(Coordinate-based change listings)

------------------------------------------------

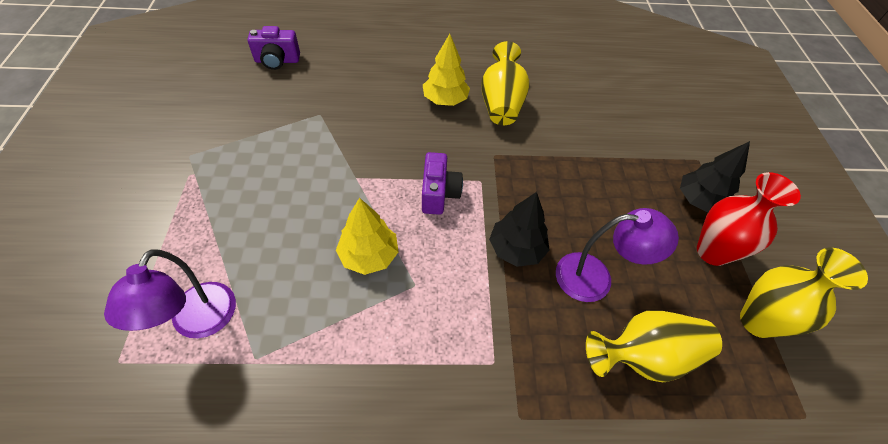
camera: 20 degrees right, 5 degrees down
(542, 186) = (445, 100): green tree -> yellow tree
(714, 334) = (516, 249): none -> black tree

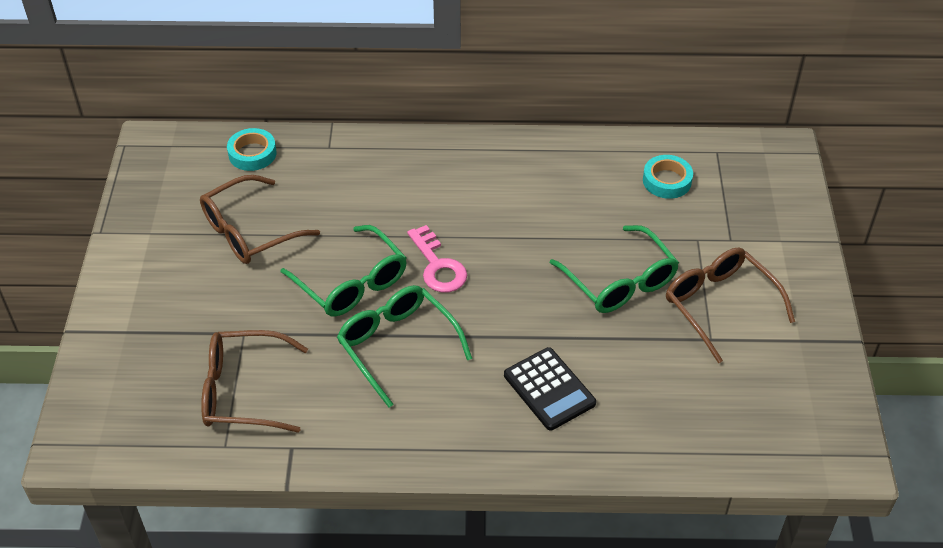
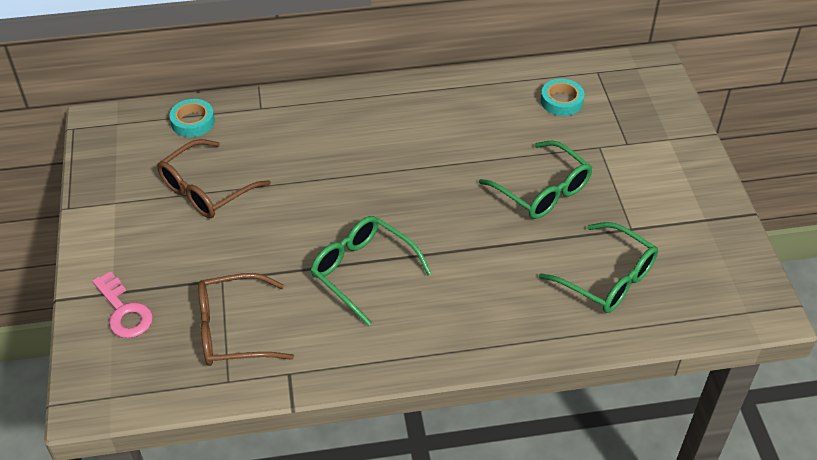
camera: 10 degrees left, 0 degrees up
(351, 283) = (309, 222): green glasses -> green glasses (607, 278)
(438, 266) = (382, 198): pink key -> pink key (124, 311)
(549, 389) = (504, 290): black calculator -> none
(719, 305) = (631, 199): brown glasses -> none

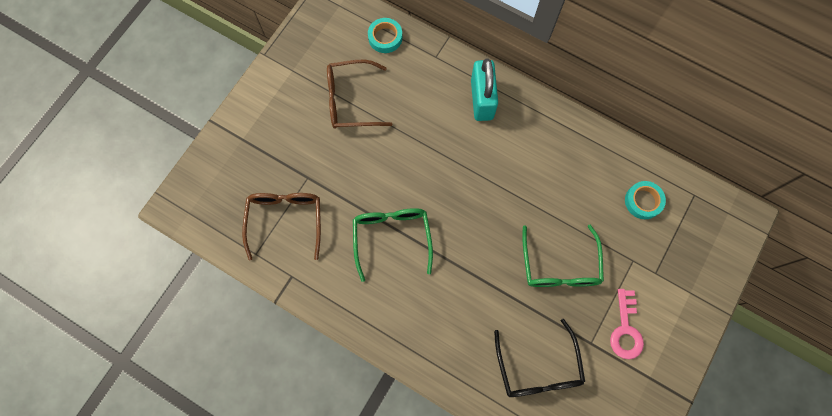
camera: 40 degrees right, 25 degrees up
(124, 311) = (238, 158): pink key -> pink key (625, 329)
(233, 330) = (285, 220): brown glasses -> brown glasses turned 60 degrees clockwise
(340, 114) = (482, 99): none -> turquoise padlock
(607, 278) = (538, 368): green glasses -> black glasses

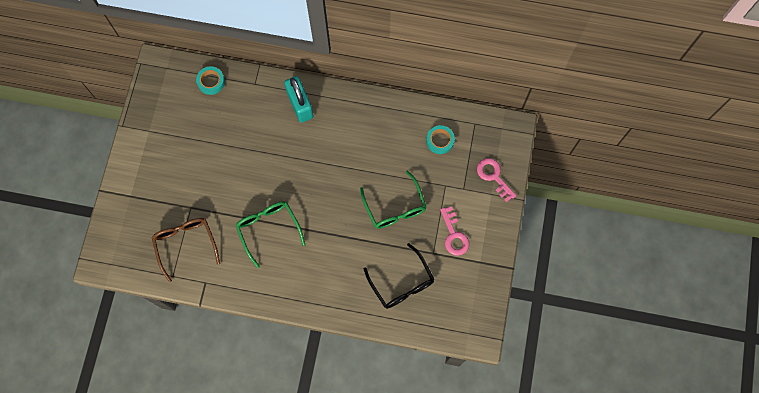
camera: 20 degrees left, 0 degrees up
(351, 100) = (202, 139): brown glasses -> none
(700, 271) = (493, 176): none -> pink key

------------------------------------------------

→ **Requirement**: From the first line to the last, set down the data exactly, without the pictures.

→ **Task result**:
camera: 20 degrees right, 5 degrees down
(542, 186) = (445, 100): green tree -> yellow tree
(714, 334) = (516, 249): none -> black tree

camera: 10 degrees left, 0 degrees up
(351, 283) = (309, 222): green glasses -> green glasses (607, 278)
(438, 266) = (382, 198): pink key -> pink key (124, 311)
(549, 389) = (504, 290): black calculator -> none
(719, 305) = (631, 199): brown glasses -> none

camera: 40 degrees right, 25 degrees up
(124, 311) = (238, 158): pink key -> pink key (625, 329)
(233, 330) = (285, 220): brown glasses -> brown glasses turned 60 degrees clockwise
(340, 114) = (482, 99): none -> turquoise padlock
(607, 278) = (538, 368): green glasses -> black glasses

camera: 20 degrees left, 0 degrees up
(351, 100) = (202, 139): brown glasses -> none
(700, 271) = (493, 176): none -> pink key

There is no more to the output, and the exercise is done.